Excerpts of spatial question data
______________________________

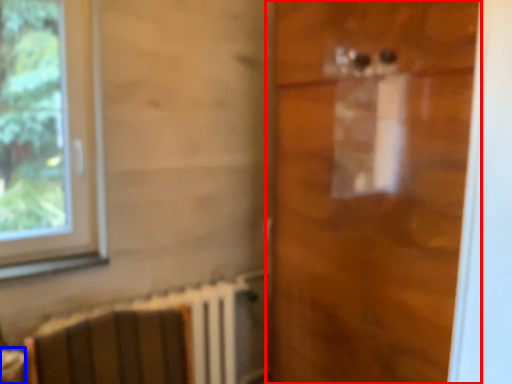
Question: Which object is closer to the camera taking this photo, door (highlighted by a red box) or table (highlighted by a blue box)?

Choices:
 (A) door
 (B) table

Answer: (A)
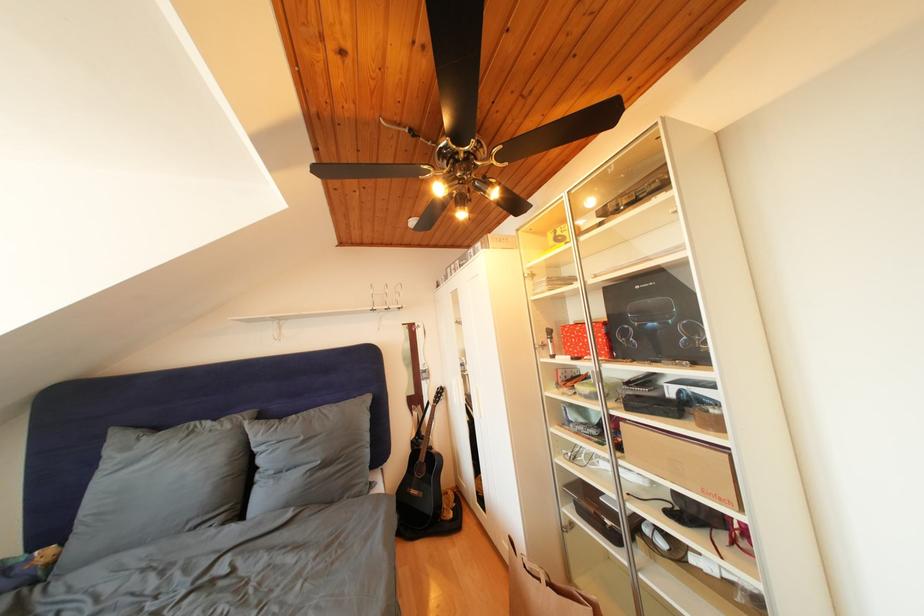
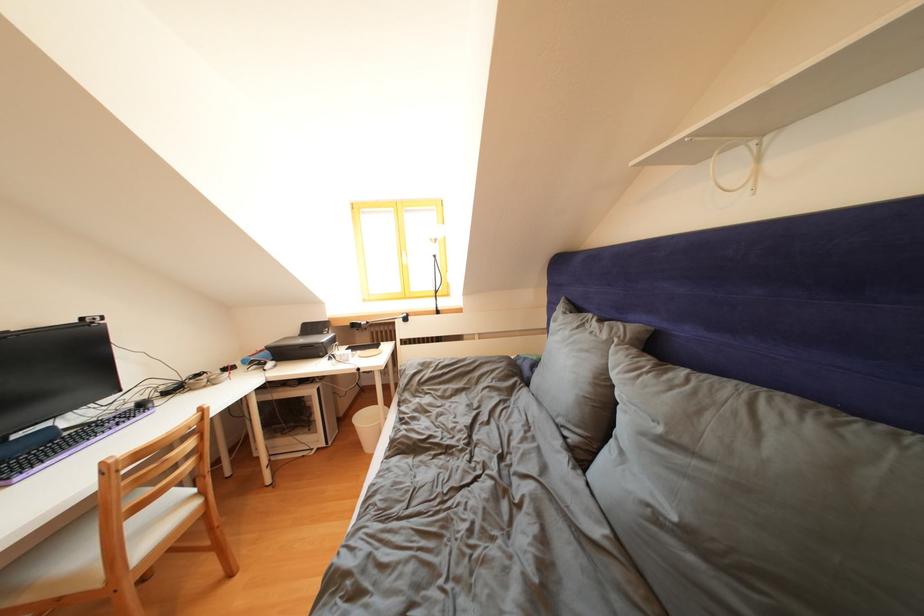
Find the pixel in the second image that matches [236,432] in the first image.

(612, 341)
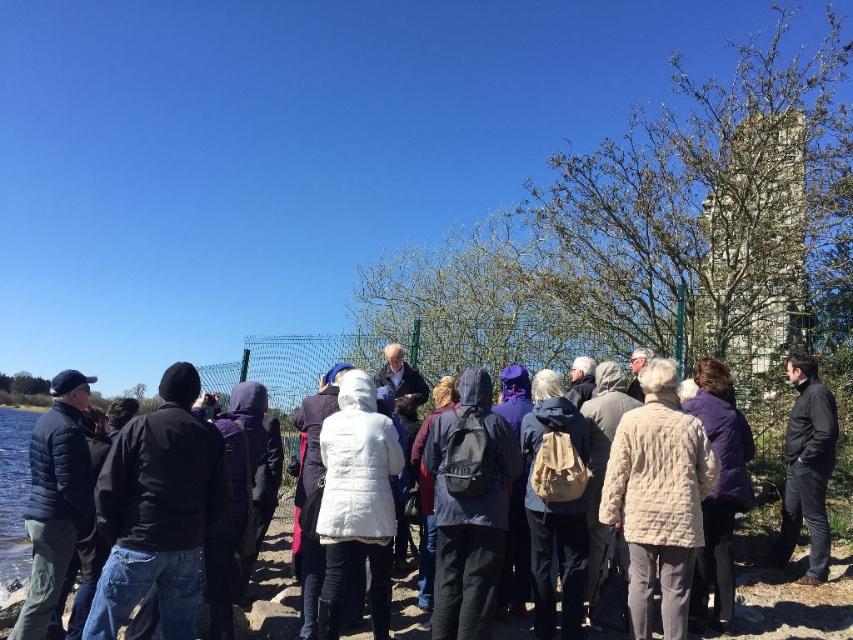
Question: From the image, what is the correct spatial relationship of white wool coat at center in relation to black matte jacket at lower right?

Choices:
 (A) above
 (B) below

Answer: (B)

Question: Which point is closer to the camera?

Choices:
 (A) white wool coat at center
 (B) black matte jacket at lower right

Answer: (A)

Question: Does white wool coat at center have a greater width compared to black matte jacket at lower right?

Choices:
 (A) no
 (B) yes

Answer: (B)

Question: Is white wool coat at center to the right of black matte jacket at lower right from the viewer's perspective?

Choices:
 (A) yes
 (B) no

Answer: (B)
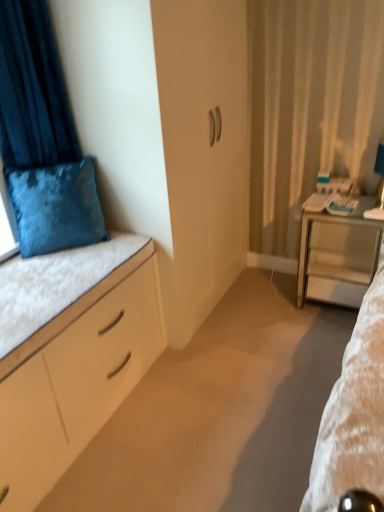
Question: Which is correct: metallic silver desk at right is inside matte white table lamp at right, or outside of it?

Choices:
 (A) inside
 (B) outside

Answer: (B)

Question: Is metallic silver desk at right in front of or behind matte white table lamp at right in the image?

Choices:
 (A) behind
 (B) front

Answer: (B)

Question: Which of these objects is positioned farthest from the metallic silver desk at right?

Choices:
 (A) velvet blue cushion at upper left
 (B) white matte cushion at left
 (C) velvet blue pillow at upper left
 (D) matte white table lamp at right
 (E) white glossy bed at left

Answer: (A)

Question: Based on their relative distances, which object is nearer to the matte white table lamp at right?

Choices:
 (A) white glossy bed at left
 (B) velvet blue pillow at upper left
 (C) velvet blue cushion at upper left
 (D) metallic silver desk at right
 (E) white matte cushion at left

Answer: (D)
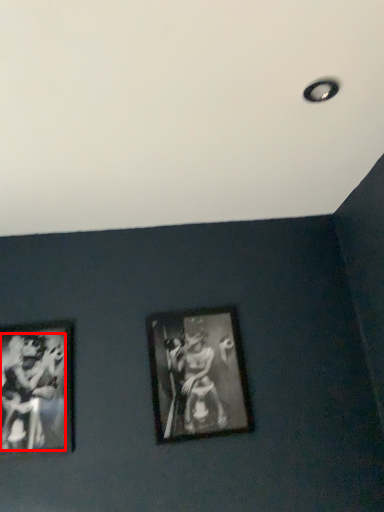
Question: Observing the image, what is the correct spatial positioning of person (annotated by the red box) in reference to picture frame?

Choices:
 (A) right
 (B) left

Answer: (B)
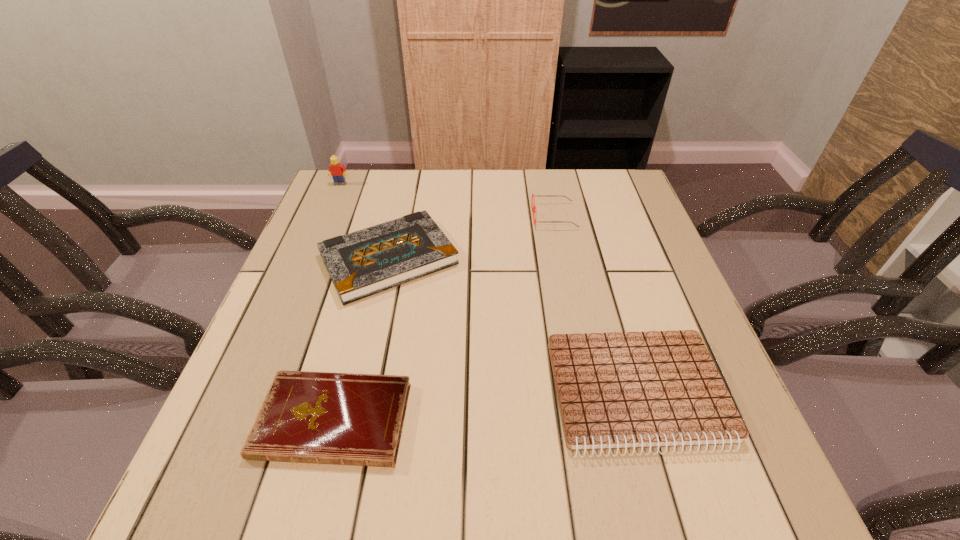
Find the location of a particular element. The height and width of the screenshot is (540, 960). the tallest object is located at coordinates (336, 170).

The image size is (960, 540). I want to click on the farthest object, so click(x=336, y=170).

Image resolution: width=960 pixels, height=540 pixels. In order to click on spectacles in this screenshot , I will do `click(533, 207)`.

I want to click on the tallest notebook, so 362,263.

Identify the location of the second shortest notebook. (619, 390).

Identify the location of the fourth tallest object. (619, 390).

Identify the location of the shortest object. (351, 419).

______________________________

Exercise details
Recast the lines of the items, from the line with "Find the location" up to and including the last line, as a Markdown table with the columns Row and Line. Skip blank lines.

Exercise response
| Row | Line |
|---|---|
| 1 | Find the location of a particular element. The height and width of the screenshot is (540, 960). the tallest object is located at coordinates (336, 170). |
| 2 | The image size is (960, 540). I want to click on the farthest object, so click(x=336, y=170). |
| 3 | Image resolution: width=960 pixels, height=540 pixels. In order to click on spectacles in this screenshot , I will do `click(533, 207)`. |
| 4 | I want to click on the tallest notebook, so 362,263. |
| 5 | Identify the location of the second shortest notebook. (619, 390). |
| 6 | Identify the location of the fourth tallest object. (619, 390). |
| 7 | Identify the location of the shortest object. (351, 419). |